Assignment
Return only what runs from the line containing "yellow line: (75, 60)" through the last line of the entries below, exactly, omitting pictures.

+---+

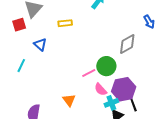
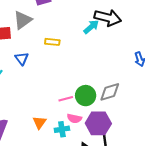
gray diamond: (127, 44) -> (110, 92), moved
pink semicircle: (101, 89) -> (74, 118), turned -48
cyan cross: (111, 103) -> (62, 129), moved

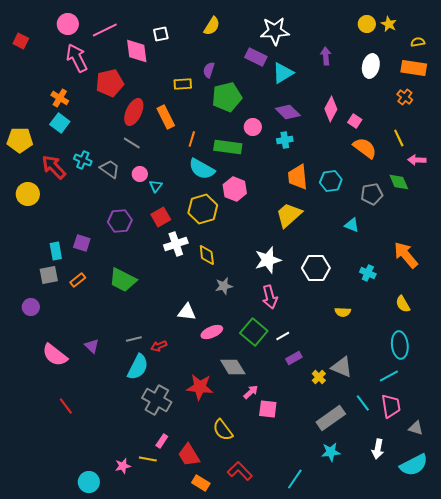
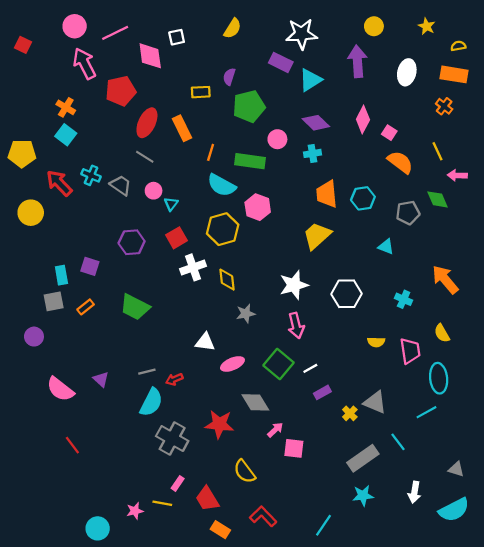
yellow circle: (367, 24) -> (374, 26), moved
purple arrow: (326, 56) -> (357, 61), size x1.6
pink trapezoid: (391, 406) -> (410, 351), moved

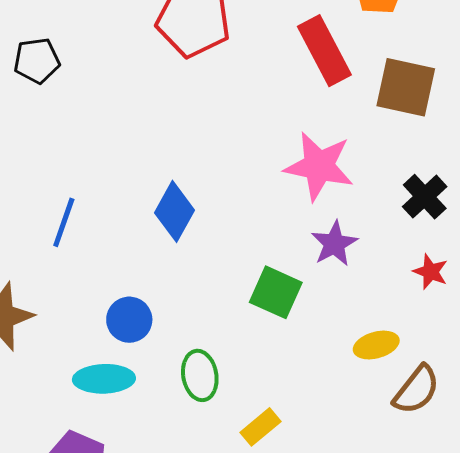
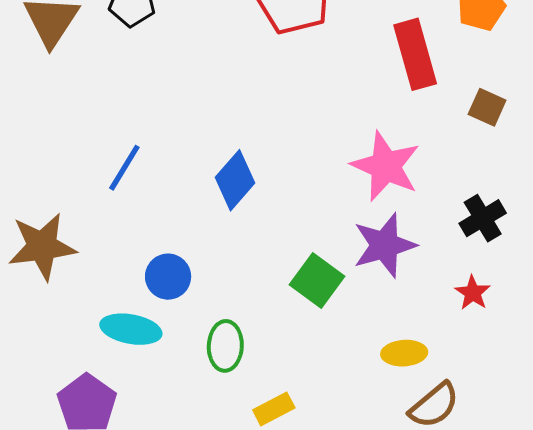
brown square: (406, 87) -> (487, 107), size x0.6
purple star: (334, 244) -> (384, 245), size x1.4

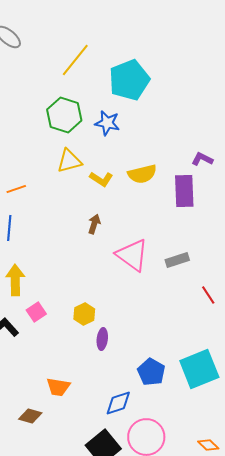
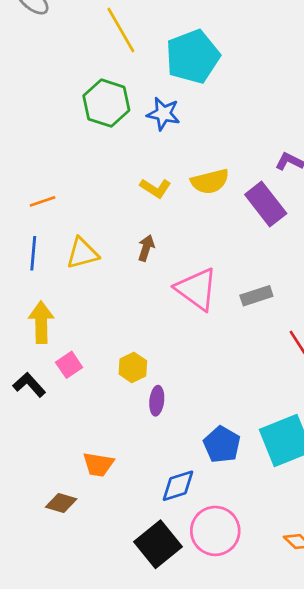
yellow line: (75, 60) -> (121, 30), turned -69
yellow triangle: (69, 161) -> (82, 253), moved
purple rectangle: (184, 191) -> (266, 204), turned -36

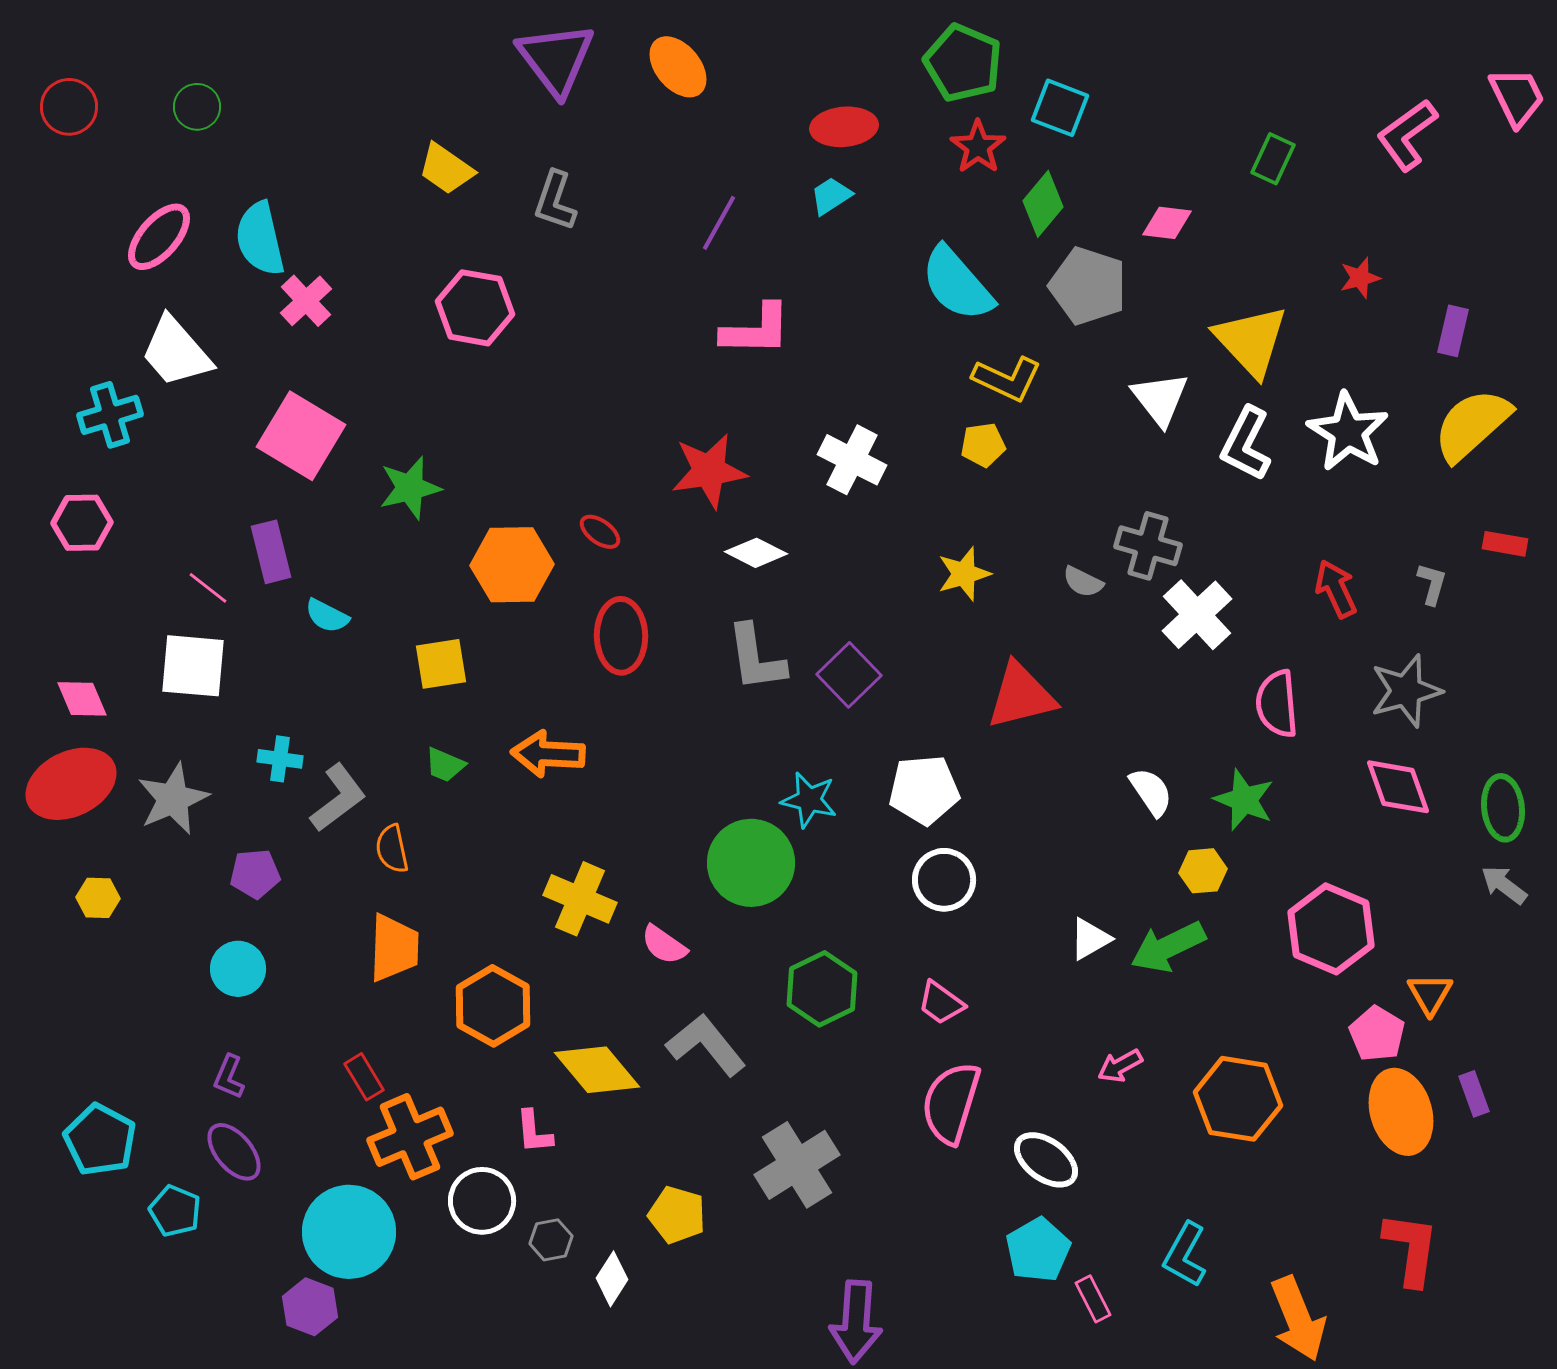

+---+

Task answer
yellow line: (75, 60) -> (121, 30), turned -69
yellow triangle: (69, 161) -> (82, 253), moved
purple rectangle: (184, 191) -> (266, 204), turned -36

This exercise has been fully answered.